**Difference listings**

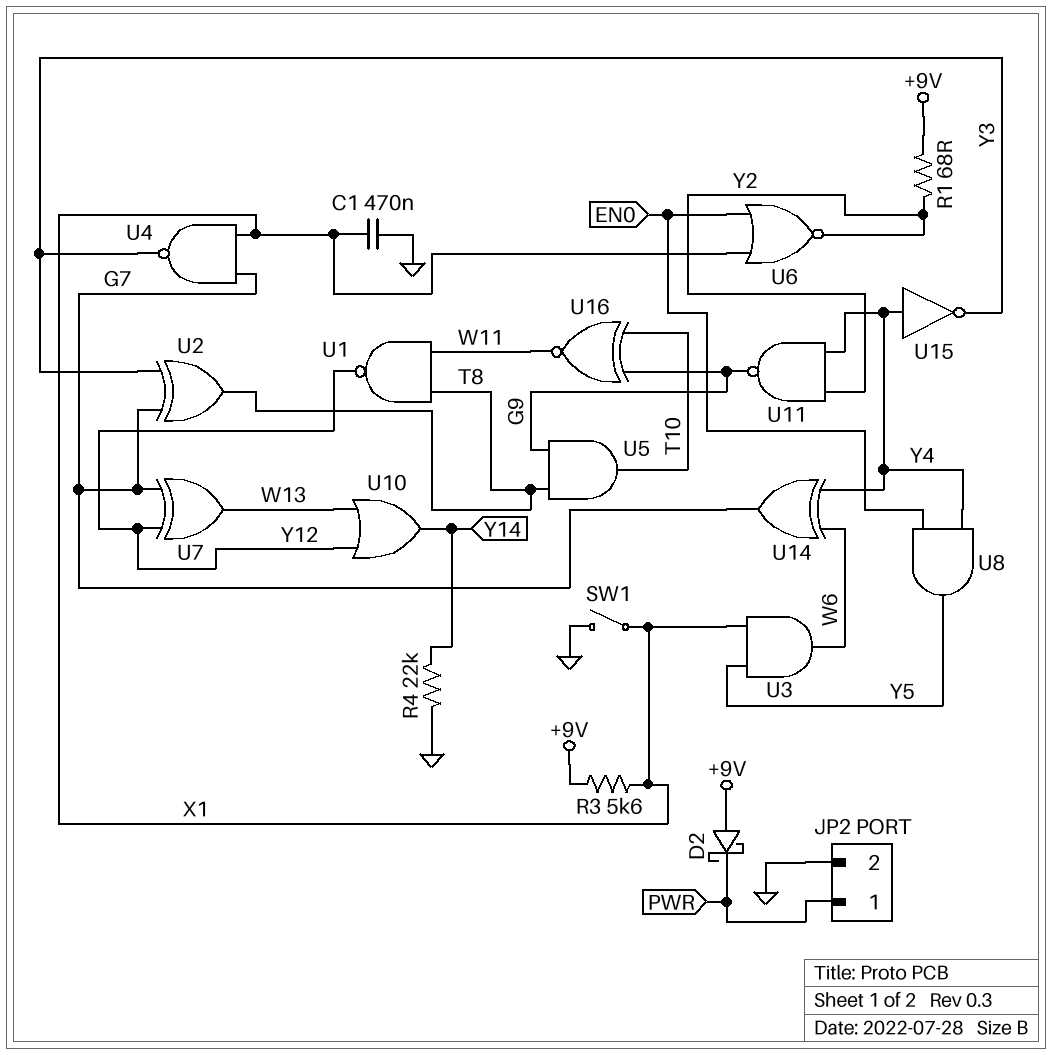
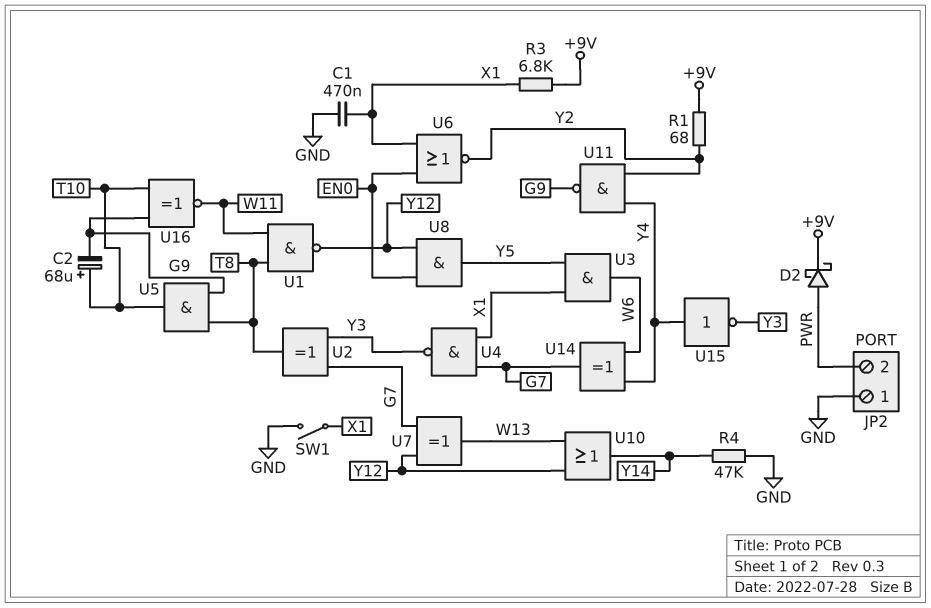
C2: none -> 68uF (plus T10, minus G9)
D2: schottky (A +9V, K PWR) -> schottky (A PWR, K +9V)
JP2 pin 1: PWR -> GND
JP2 pin 2: GND -> PWR
R3: 5.6k (+9V, X1) -> 6.8k (+9V, X1)
R4: 22k (GND, Y14) -> 47k (GND, Y14)
U8: AND (in EN0, in Y4, out Y5) -> AND (in EN0, in Y12, out Y5)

**PROBLEM TO WORK ON**
Retype exactly, please, only the lines of the entries that run from the one containing "JP2 pin 2: GND -> PWR" to the last.

**FINISHED EXERCISE**
JP2 pin 2: GND -> PWR
R3: 5.6k (+9V, X1) -> 6.8k (+9V, X1)
R4: 22k (GND, Y14) -> 47k (GND, Y14)
U8: AND (in EN0, in Y4, out Y5) -> AND (in EN0, in Y12, out Y5)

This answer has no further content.